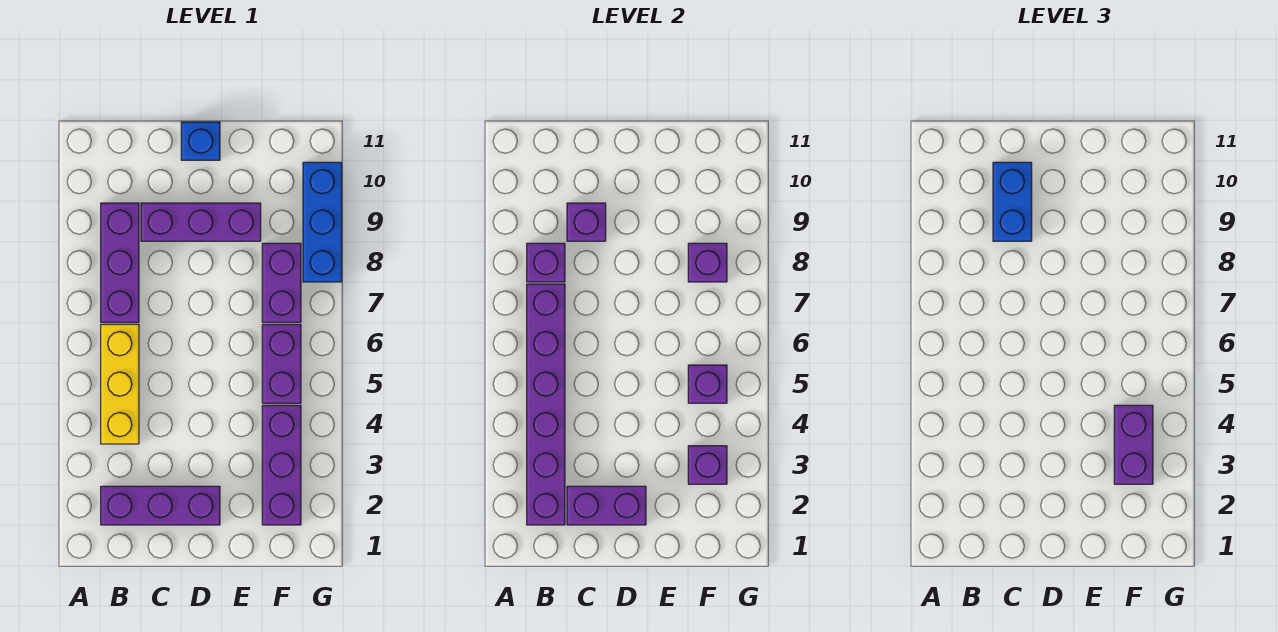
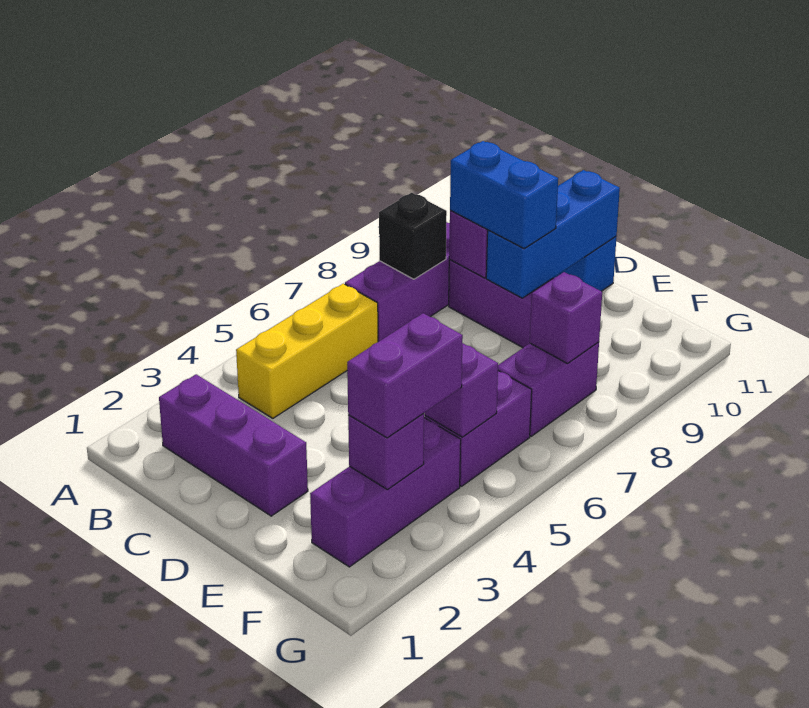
purple 1x6 brick [527,284,565,525] -> none
purple 1x1 brick [527,243,565,282] -> black 1x1 brick [379,193,447,279]
purple 1x2 brick [567,486,646,525] -> none
blue 1x2 brick [993,162,1032,241] -> blue 1x2 brick turned to [450,141,558,248]
blue 1x3 brick [303,162,342,282] -> blue 1x3 brick moved to [486,170,620,298]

——

**Problem statement:** Search the records for the word "none" and copy out every line that holds it.

**Written answer:**
purple 1x6 brick [527,284,565,525] -> none
purple 1x2 brick [567,486,646,525] -> none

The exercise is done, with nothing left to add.